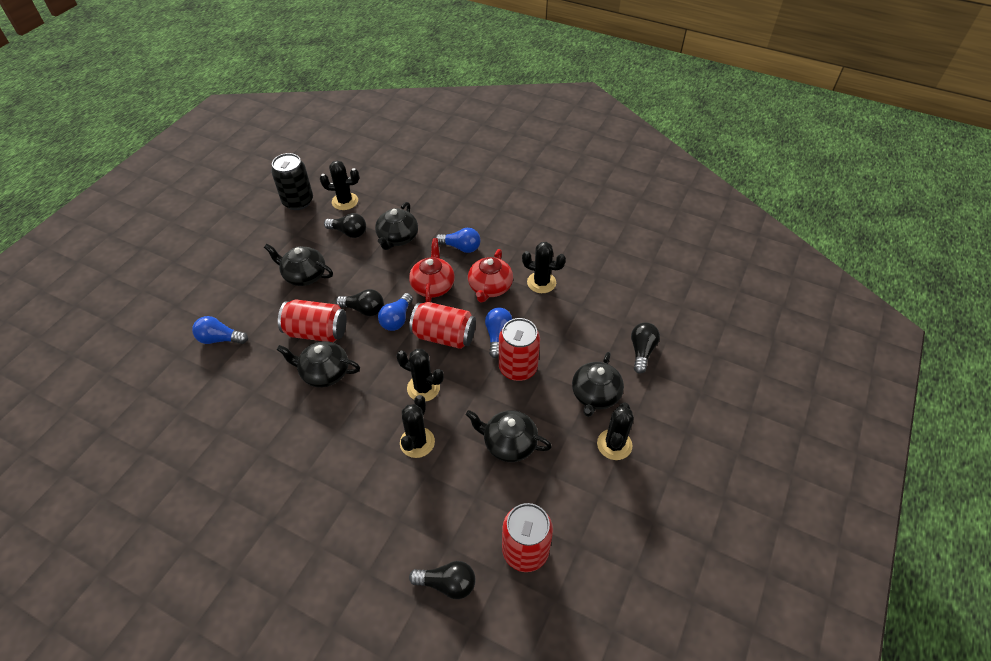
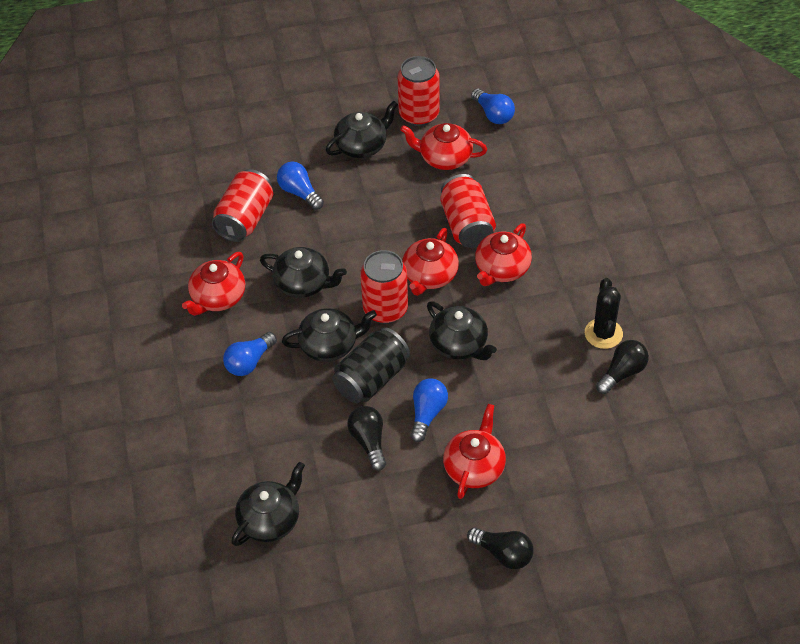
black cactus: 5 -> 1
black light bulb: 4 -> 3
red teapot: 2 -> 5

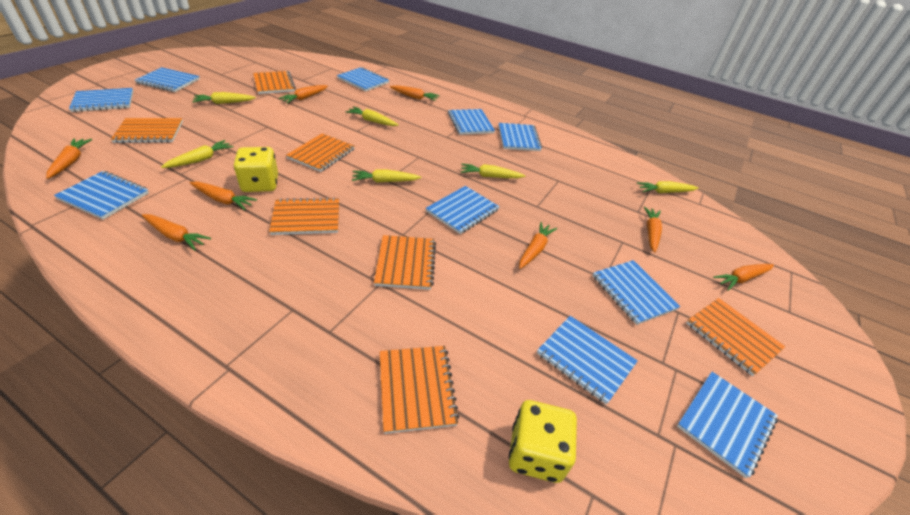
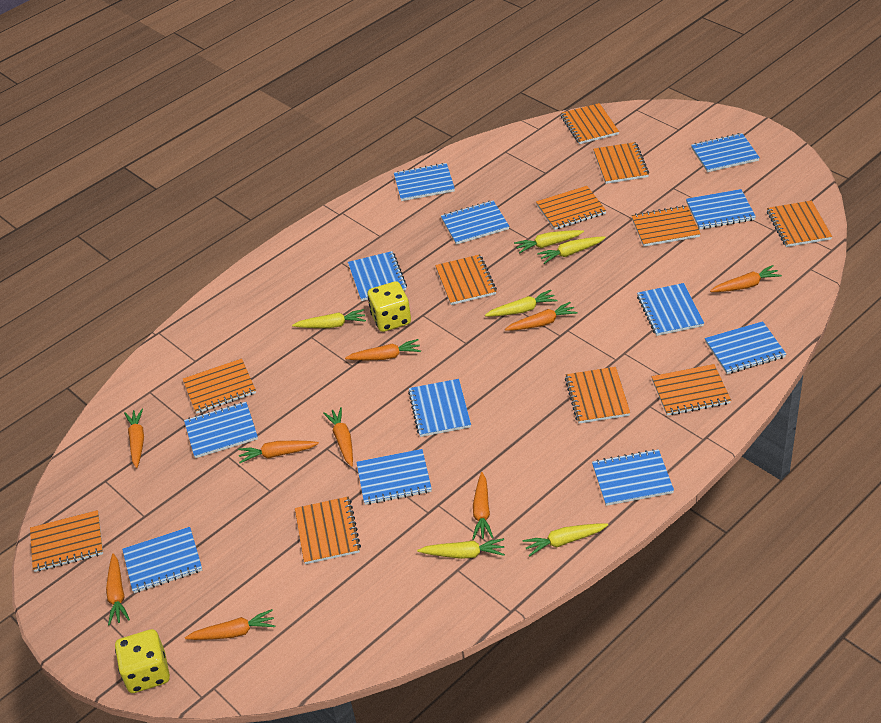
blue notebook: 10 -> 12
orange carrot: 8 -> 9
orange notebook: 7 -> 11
_ _ _ _ _ _ _
About this task | In the data above, which lines include "orange"? Return those lines.

Answer space |
orange carrot: 8 -> 9
orange notebook: 7 -> 11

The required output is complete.